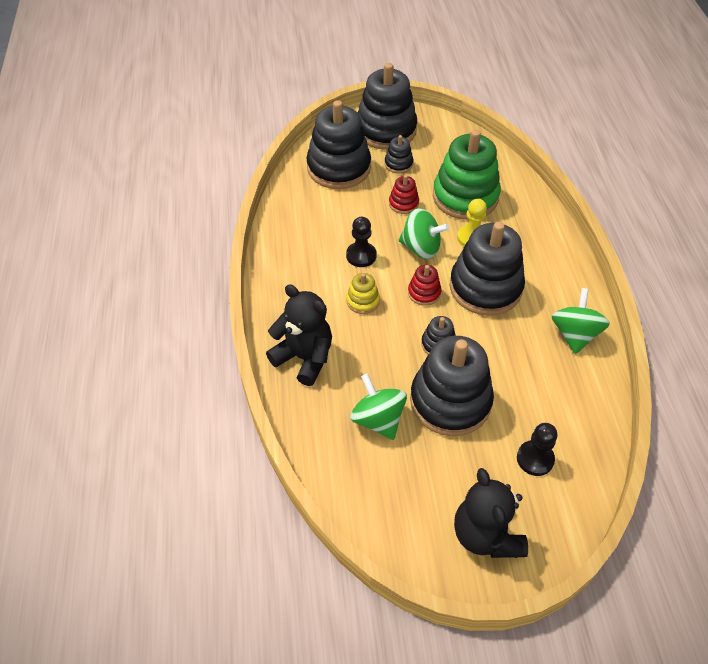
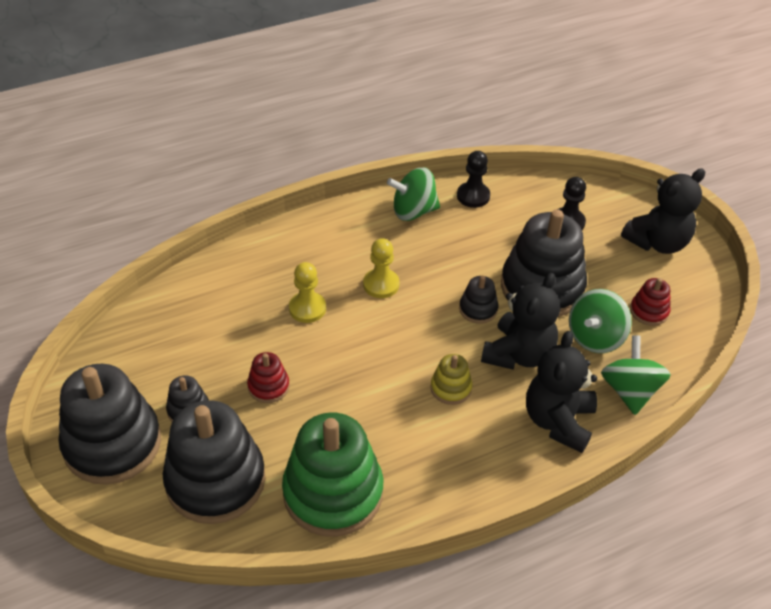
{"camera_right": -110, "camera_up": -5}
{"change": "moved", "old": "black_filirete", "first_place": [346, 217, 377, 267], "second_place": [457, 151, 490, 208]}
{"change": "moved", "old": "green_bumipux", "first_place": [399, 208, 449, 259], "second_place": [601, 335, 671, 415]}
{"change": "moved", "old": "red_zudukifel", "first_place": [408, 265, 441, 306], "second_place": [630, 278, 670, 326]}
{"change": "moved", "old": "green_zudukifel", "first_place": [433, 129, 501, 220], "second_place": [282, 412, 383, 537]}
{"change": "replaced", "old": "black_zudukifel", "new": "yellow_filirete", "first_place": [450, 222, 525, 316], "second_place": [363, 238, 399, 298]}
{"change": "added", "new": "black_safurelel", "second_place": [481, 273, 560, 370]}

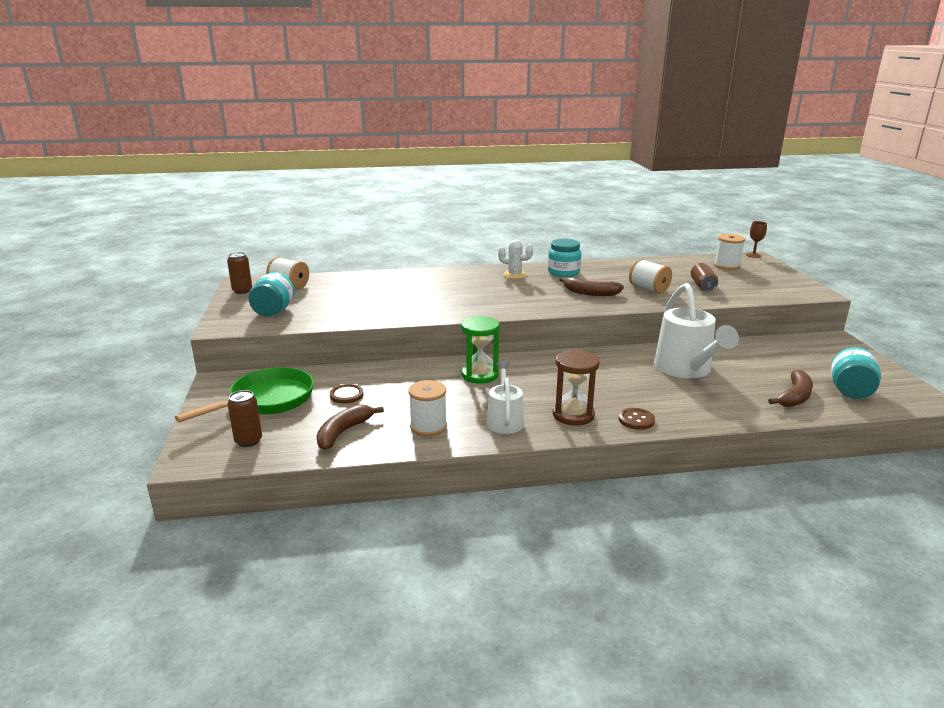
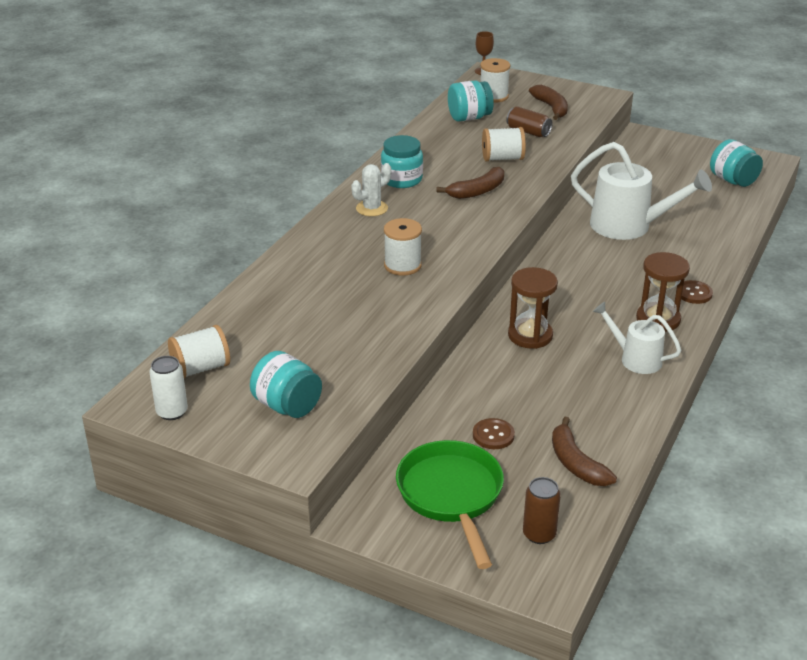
{"camera_right": -55, "camera_up": 10}
{"change": "recoloured", "old": "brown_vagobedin", "new": "white_vagobedin", "first_place": [227, 252, 252, 294], "second_place": [149, 356, 188, 420]}
{"change": "moved", "old": "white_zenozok", "first_place": [408, 380, 447, 436], "second_place": [384, 218, 422, 276]}
{"change": "recoloured", "old": "green_dipifek", "new": "brown_dipifek", "first_place": [461, 316, 500, 384], "second_place": [508, 267, 558, 349]}
{"change": "moved", "old": "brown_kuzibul", "first_place": [768, 370, 813, 407], "second_place": [529, 85, 568, 120]}
{"change": "added", "new": "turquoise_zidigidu", "second_place": [448, 80, 494, 122]}

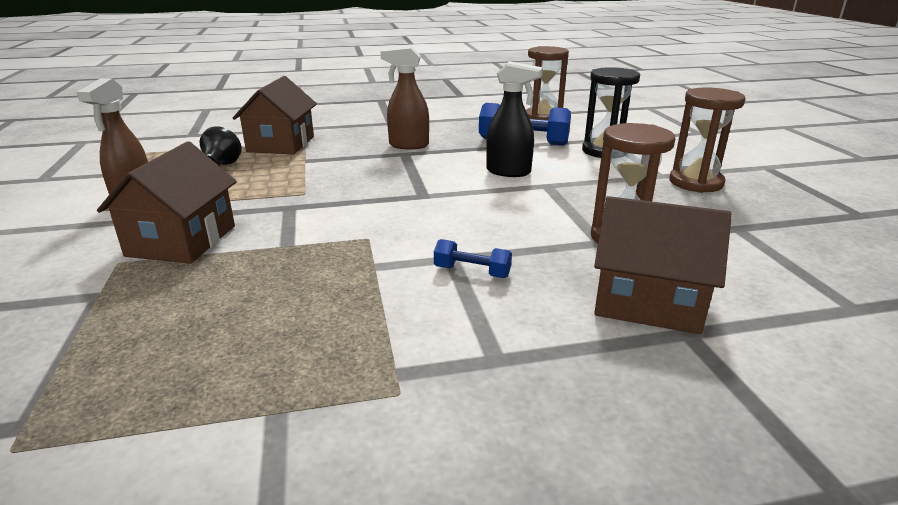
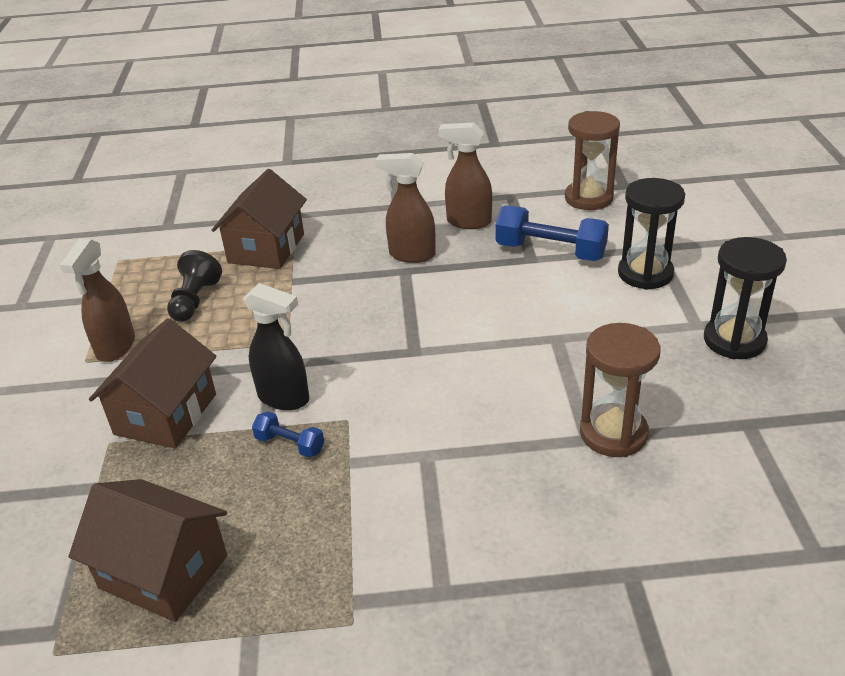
{"camera_right": 10, "camera_up": 10}
{"change": "moved", "old": "blue_bukuna", "first_place": [434, 239, 512, 278], "second_place": [252, 411, 324, 458]}
{"change": "moved", "old": "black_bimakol", "first_place": [486, 61, 543, 177], "second_place": [243, 283, 309, 410]}
{"change": "moved", "old": "brown_vefuguvak", "first_place": [594, 196, 732, 334], "second_place": [68, 479, 227, 622]}
{"change": "recoloured", "old": "brown_dipifek", "new": "black_dipifek", "first_place": [669, 88, 746, 193], "second_place": [704, 237, 787, 359]}
{"change": "added", "new": "brown_bimakol", "second_place": [439, 122, 492, 229]}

○ ○ ○ ○ ○ ○ ○

◆ **Exercise**: Return the entries verbatim, pictures excluded.

◆ **Response area**:
{"camera_right": -110, "camera_up": -5}
{"change": "moved", "old": "black_filirete", "first_place": [346, 217, 377, 267], "second_place": [457, 151, 490, 208]}
{"change": "moved", "old": "green_bumipux", "first_place": [399, 208, 449, 259], "second_place": [601, 335, 671, 415]}
{"change": "moved", "old": "red_zudukifel", "first_place": [408, 265, 441, 306], "second_place": [630, 278, 670, 326]}
{"change": "moved", "old": "green_zudukifel", "first_place": [433, 129, 501, 220], "second_place": [282, 412, 383, 537]}
{"change": "replaced", "old": "black_zudukifel", "new": "yellow_filirete", "first_place": [450, 222, 525, 316], "second_place": [363, 238, 399, 298]}
{"change": "added", "new": "black_safurelel", "second_place": [481, 273, 560, 370]}

{"camera_right": -55, "camera_up": 10}
{"change": "recoloured", "old": "brown_vagobedin", "new": "white_vagobedin", "first_place": [227, 252, 252, 294], "second_place": [149, 356, 188, 420]}
{"change": "moved", "old": "white_zenozok", "first_place": [408, 380, 447, 436], "second_place": [384, 218, 422, 276]}
{"change": "recoloured", "old": "green_dipifek", "new": "brown_dipifek", "first_place": [461, 316, 500, 384], "second_place": [508, 267, 558, 349]}
{"change": "moved", "old": "brown_kuzibul", "first_place": [768, 370, 813, 407], "second_place": [529, 85, 568, 120]}
{"change": "added", "new": "turquoise_zidigidu", "second_place": [448, 80, 494, 122]}

{"camera_right": 10, "camera_up": 10}
{"change": "moved", "old": "blue_bukuna", "first_place": [434, 239, 512, 278], "second_place": [252, 411, 324, 458]}
{"change": "moved", "old": "black_bimakol", "first_place": [486, 61, 543, 177], "second_place": [243, 283, 309, 410]}
{"change": "moved", "old": "brown_vefuguvak", "first_place": [594, 196, 732, 334], "second_place": [68, 479, 227, 622]}
{"change": "recoloured", "old": "brown_dipifek", "new": "black_dipifek", "first_place": [669, 88, 746, 193], "second_place": [704, 237, 787, 359]}
{"change": "added", "new": "brown_bimakol", "second_place": [439, 122, 492, 229]}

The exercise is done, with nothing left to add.